→ Problem to solve: Retype only the lines from the top of the records to the line with "blue 2x4 brick", including that line but none of the pictures.

→ Recorded information:
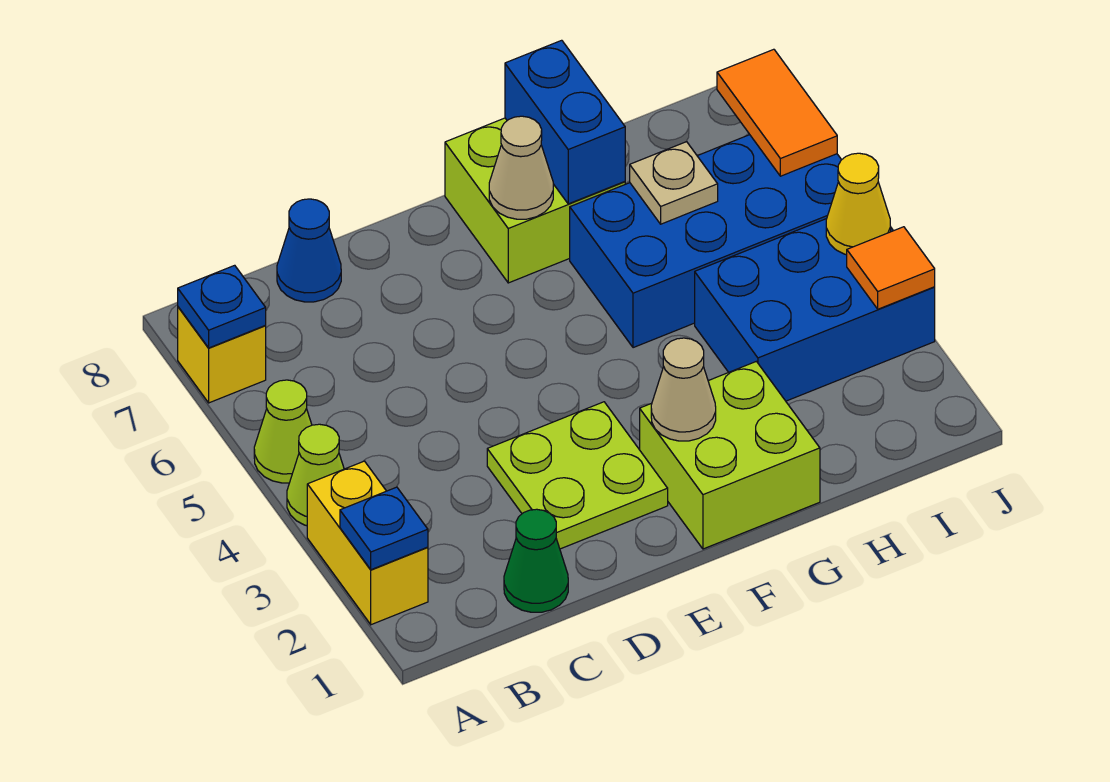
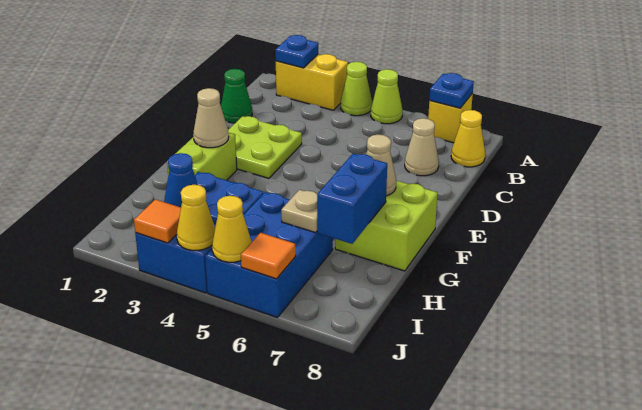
none -> yellow 1x1 cone [451,110,485,167]
none -> tan 1x1 cone [405,118,439,176]
blue 1x1 cone [277,199,341,302] -> blue 1x1 cone moved to [164,153,198,207]
lime 2x2 brick [640,361,820,549] -> lime 1x2 brick [167,133,237,180]
blue 2x4 brick [570,135,841,348] -> blue 2x3 brick [205,192,333,318]
blue 1x2 brick [505,40,625,204] -> blue 1x2 brick turned to [317,154,387,244]
none -> yellow 1x1 cone [212,196,252,262]
orange 1x2 tile [717,49,837,176] -> orange 1x1 tile [241,233,296,279]

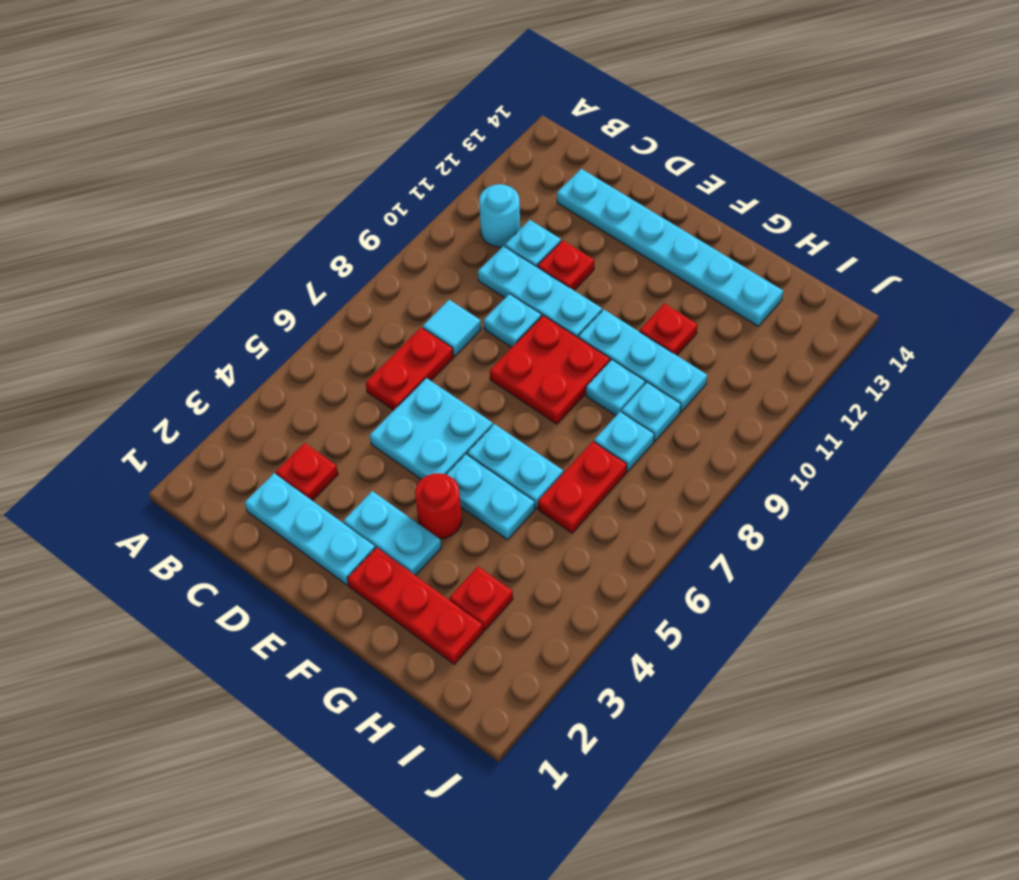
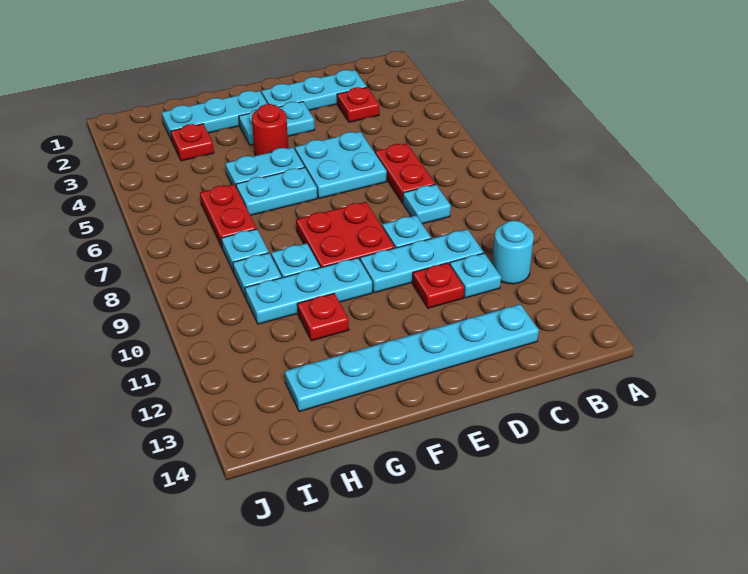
cyan 1x1 tile [423,300,481,356] -> cyan 1x1 plate [403,184,451,224]
red 1x3 plate [347,548,483,664] -> cyan 1x3 plate [162,91,267,141]

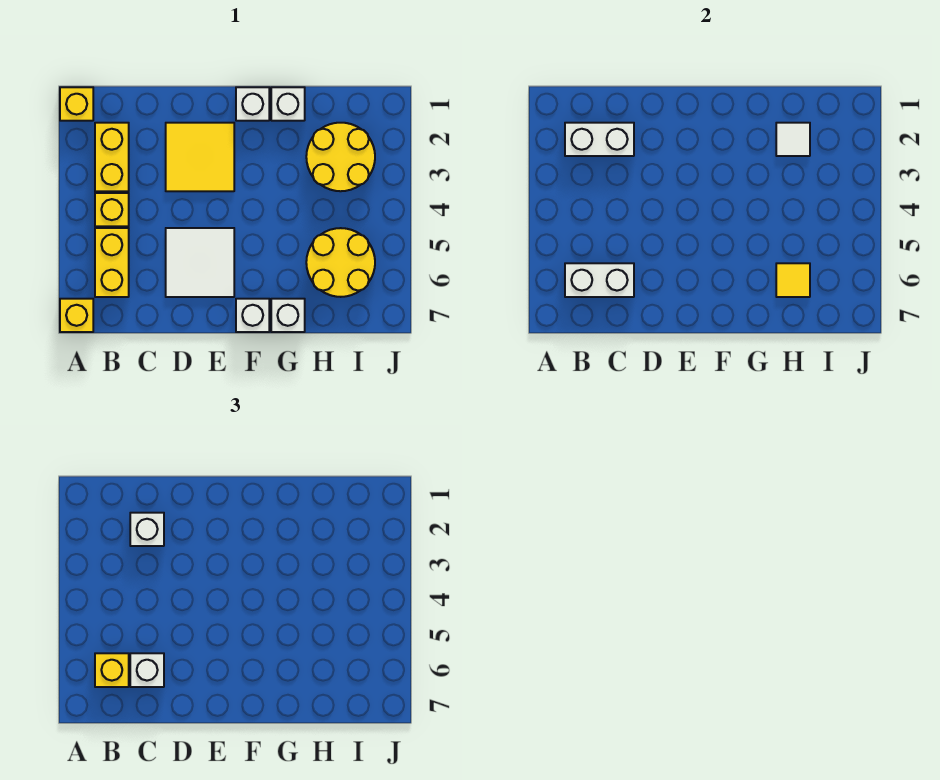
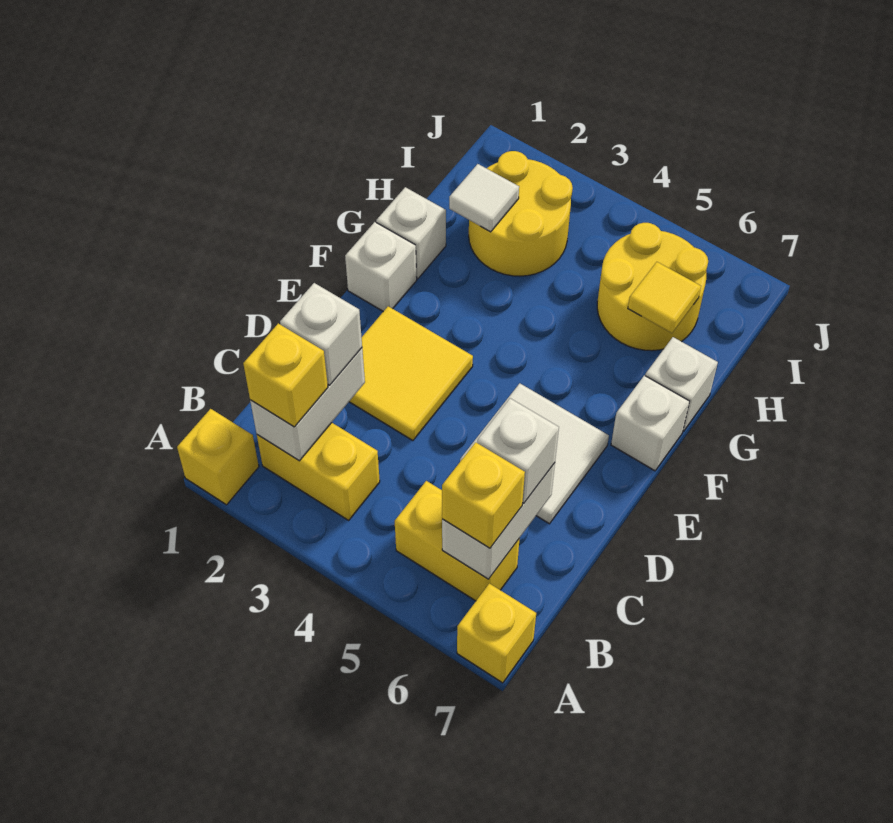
yellow 1x1 brick [95,193,129,226] -> yellow 1x1 brick moved to [243,323,328,427]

→ Expected answer:
none -> yellow 1x1 cone [451,110,485,167]
none -> tan 1x1 cone [405,118,439,176]
blue 1x1 cone [277,199,341,302] -> blue 1x1 cone moved to [164,153,198,207]
lime 2x2 brick [640,361,820,549] -> lime 1x2 brick [167,133,237,180]
blue 2x4 brick [570,135,841,348] -> blue 2x3 brick [205,192,333,318]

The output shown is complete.